PROBLEM TO SOLVE >> In the listing below, the line containing "(703, 287) = (397, 471): pink" marks the end; copy exactly every line from the first through that one.

PROVIDED DATA >>
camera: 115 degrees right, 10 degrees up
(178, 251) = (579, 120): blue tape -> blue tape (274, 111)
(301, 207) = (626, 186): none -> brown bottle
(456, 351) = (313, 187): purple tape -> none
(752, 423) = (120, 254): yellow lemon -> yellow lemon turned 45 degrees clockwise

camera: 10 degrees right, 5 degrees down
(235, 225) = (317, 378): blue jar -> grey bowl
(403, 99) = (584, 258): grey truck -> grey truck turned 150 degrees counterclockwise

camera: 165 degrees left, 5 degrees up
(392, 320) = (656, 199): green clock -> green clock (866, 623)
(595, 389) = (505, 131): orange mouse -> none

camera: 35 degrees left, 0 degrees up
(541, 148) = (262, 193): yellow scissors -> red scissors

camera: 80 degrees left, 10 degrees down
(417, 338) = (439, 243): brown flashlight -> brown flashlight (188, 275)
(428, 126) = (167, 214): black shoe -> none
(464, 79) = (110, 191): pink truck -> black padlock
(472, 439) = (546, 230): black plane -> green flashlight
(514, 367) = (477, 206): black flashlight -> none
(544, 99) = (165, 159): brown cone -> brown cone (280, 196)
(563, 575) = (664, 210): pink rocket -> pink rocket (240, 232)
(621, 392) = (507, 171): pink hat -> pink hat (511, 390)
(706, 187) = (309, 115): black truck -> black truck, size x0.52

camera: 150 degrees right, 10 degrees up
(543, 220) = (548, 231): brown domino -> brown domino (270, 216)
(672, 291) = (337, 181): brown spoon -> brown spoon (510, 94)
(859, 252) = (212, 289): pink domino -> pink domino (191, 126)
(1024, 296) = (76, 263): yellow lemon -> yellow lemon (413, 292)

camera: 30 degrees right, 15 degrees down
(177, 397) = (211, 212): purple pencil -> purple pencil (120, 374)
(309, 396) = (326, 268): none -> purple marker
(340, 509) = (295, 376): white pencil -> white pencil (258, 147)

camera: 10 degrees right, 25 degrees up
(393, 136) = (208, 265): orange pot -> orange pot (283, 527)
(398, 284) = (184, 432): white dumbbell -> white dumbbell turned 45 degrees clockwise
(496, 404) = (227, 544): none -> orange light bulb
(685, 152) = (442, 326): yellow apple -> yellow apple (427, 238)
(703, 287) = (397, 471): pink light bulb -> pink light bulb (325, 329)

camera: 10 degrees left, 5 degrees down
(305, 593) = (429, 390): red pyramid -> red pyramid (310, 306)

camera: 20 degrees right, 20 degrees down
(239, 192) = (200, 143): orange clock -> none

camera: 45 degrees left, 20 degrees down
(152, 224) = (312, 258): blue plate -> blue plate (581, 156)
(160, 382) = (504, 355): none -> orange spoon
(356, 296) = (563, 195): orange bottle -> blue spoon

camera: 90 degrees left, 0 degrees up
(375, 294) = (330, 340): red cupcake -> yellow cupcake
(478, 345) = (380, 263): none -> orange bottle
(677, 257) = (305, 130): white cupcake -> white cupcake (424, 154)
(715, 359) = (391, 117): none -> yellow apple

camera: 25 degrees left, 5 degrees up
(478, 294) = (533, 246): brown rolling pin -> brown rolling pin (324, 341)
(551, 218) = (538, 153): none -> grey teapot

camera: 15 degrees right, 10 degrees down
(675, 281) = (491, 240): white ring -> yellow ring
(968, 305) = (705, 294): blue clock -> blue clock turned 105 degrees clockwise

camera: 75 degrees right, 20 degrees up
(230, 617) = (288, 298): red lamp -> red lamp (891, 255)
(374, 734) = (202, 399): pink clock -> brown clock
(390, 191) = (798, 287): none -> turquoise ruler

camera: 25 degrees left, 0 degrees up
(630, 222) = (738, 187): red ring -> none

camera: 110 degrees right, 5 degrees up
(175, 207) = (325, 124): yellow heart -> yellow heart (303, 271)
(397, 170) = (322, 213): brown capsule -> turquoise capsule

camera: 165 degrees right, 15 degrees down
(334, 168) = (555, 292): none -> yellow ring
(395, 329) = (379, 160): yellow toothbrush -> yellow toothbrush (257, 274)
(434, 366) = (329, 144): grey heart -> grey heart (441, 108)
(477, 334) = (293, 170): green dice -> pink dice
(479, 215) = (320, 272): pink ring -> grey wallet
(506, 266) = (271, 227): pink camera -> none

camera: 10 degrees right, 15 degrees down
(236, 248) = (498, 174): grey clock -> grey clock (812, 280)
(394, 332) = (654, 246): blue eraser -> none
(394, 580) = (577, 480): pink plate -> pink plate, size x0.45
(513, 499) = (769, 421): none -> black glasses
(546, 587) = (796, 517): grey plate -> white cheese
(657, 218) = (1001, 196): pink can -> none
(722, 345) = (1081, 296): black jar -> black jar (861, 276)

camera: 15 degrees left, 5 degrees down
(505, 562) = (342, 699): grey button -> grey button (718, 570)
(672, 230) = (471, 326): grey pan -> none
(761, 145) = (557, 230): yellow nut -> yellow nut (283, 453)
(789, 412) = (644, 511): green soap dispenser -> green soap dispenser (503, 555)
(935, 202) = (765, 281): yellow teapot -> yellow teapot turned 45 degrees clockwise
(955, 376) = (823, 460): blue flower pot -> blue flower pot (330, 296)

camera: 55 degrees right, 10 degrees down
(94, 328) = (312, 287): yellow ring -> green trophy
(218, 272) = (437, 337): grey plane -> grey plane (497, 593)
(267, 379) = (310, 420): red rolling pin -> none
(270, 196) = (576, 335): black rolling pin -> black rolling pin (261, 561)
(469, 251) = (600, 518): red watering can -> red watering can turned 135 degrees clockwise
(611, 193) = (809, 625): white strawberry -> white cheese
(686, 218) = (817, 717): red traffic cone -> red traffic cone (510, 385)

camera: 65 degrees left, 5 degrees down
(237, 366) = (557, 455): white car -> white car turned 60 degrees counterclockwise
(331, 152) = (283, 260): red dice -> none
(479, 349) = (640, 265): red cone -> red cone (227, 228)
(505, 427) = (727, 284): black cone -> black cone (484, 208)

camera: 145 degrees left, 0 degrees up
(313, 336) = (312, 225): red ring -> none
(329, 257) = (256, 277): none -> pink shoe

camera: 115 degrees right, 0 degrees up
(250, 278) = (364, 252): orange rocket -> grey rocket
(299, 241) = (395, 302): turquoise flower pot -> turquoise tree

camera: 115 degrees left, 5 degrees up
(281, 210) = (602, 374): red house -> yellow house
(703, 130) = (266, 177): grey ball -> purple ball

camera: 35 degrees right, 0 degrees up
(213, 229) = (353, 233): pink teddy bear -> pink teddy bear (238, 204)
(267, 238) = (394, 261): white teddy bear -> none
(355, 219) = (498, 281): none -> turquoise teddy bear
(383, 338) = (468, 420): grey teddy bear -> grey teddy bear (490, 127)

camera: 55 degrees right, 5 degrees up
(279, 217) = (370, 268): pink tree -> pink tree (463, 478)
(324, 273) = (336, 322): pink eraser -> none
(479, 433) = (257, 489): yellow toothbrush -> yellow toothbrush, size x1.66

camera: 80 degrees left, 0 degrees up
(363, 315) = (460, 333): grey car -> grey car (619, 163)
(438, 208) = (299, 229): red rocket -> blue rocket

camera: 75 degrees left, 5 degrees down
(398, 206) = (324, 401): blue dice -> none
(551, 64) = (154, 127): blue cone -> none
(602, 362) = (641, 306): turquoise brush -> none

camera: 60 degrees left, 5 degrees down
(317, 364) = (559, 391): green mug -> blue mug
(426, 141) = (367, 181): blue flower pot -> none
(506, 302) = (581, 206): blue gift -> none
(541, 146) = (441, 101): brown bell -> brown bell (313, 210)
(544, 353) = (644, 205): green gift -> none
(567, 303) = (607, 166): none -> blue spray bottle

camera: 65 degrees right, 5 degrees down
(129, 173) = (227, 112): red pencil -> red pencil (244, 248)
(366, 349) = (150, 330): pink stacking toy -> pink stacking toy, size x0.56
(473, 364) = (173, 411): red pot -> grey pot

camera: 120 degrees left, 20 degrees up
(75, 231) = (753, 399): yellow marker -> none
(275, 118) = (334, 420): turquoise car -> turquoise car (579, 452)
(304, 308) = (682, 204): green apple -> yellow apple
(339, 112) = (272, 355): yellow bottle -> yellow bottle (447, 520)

ANSWER AREA >>
camera: 115 degrees right, 10 degrees up
(178, 251) = (579, 120): blue tape -> blue tape (274, 111)
(301, 207) = (626, 186): none -> brown bottle
(456, 351) = (313, 187): purple tape -> none
(752, 423) = (120, 254): yellow lemon -> yellow lemon turned 45 degrees clockwise

camera: 10 degrees right, 5 degrees down
(235, 225) = (317, 378): blue jar -> grey bowl
(403, 99) = (584, 258): grey truck -> grey truck turned 150 degrees counterclockwise

camera: 165 degrees left, 5 degrees up
(392, 320) = (656, 199): green clock -> green clock (866, 623)
(595, 389) = (505, 131): orange mouse -> none

camera: 35 degrees left, 0 degrees up
(541, 148) = (262, 193): yellow scissors -> red scissors

camera: 80 degrees left, 10 degrees down
(417, 338) = (439, 243): brown flashlight -> brown flashlight (188, 275)
(428, 126) = (167, 214): black shoe -> none
(464, 79) = (110, 191): pink truck -> black padlock
(472, 439) = (546, 230): black plane -> green flashlight
(514, 367) = (477, 206): black flashlight -> none
(544, 99) = (165, 159): brown cone -> brown cone (280, 196)
(563, 575) = (664, 210): pink rocket -> pink rocket (240, 232)
(621, 392) = (507, 171): pink hat -> pink hat (511, 390)
(706, 187) = (309, 115): black truck -> black truck, size x0.52

camera: 150 degrees right, 10 degrees up
(543, 220) = (548, 231): brown domino -> brown domino (270, 216)
(672, 291) = (337, 181): brown spoon -> brown spoon (510, 94)
(859, 252) = (212, 289): pink domino -> pink domino (191, 126)
(1024, 296) = (76, 263): yellow lemon -> yellow lemon (413, 292)

camera: 30 degrees right, 15 degrees down
(177, 397) = (211, 212): purple pencil -> purple pencil (120, 374)
(309, 396) = (326, 268): none -> purple marker
(340, 509) = (295, 376): white pencil -> white pencil (258, 147)

camera: 10 degrees right, 25 degrees up
(393, 136) = (208, 265): orange pot -> orange pot (283, 527)
(398, 284) = (184, 432): white dumbbell -> white dumbbell turned 45 degrees clockwise
(496, 404) = (227, 544): none -> orange light bulb
(685, 152) = (442, 326): yellow apple -> yellow apple (427, 238)
(703, 287) = (397, 471): pink light bulb -> pink light bulb (325, 329)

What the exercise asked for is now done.